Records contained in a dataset
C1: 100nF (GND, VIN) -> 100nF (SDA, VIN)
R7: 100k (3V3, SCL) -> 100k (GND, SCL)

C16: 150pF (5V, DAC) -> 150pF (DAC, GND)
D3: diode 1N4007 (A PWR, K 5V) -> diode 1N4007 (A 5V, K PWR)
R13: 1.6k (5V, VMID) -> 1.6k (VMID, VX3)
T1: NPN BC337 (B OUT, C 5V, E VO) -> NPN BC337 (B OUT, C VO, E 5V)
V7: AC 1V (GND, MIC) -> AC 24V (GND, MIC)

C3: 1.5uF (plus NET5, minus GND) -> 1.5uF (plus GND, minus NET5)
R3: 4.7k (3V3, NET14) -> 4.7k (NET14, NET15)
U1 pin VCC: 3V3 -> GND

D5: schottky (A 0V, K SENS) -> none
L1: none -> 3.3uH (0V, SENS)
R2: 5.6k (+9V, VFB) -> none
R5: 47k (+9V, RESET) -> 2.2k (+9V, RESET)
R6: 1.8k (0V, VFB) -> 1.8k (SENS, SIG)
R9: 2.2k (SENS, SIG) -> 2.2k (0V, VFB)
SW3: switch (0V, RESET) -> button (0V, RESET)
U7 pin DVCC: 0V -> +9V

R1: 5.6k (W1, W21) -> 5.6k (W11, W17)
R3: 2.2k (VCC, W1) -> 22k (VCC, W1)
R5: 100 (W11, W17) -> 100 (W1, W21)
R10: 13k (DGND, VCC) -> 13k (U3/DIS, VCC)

### WORK REQUIRED
Return word for word the line with "R5: 47k (+9V, RESET) -> 2.2k (+9V, RESET)" and every line after it through the end of the records above.

### THE COMPLETED TASK
R5: 47k (+9V, RESET) -> 2.2k (+9V, RESET)
R6: 1.8k (0V, VFB) -> 1.8k (SENS, SIG)
R9: 2.2k (SENS, SIG) -> 2.2k (0V, VFB)
SW3: switch (0V, RESET) -> button (0V, RESET)
U7 pin DVCC: 0V -> +9V

R1: 5.6k (W1, W21) -> 5.6k (W11, W17)
R3: 2.2k (VCC, W1) -> 22k (VCC, W1)
R5: 100 (W11, W17) -> 100 (W1, W21)
R10: 13k (DGND, VCC) -> 13k (U3/DIS, VCC)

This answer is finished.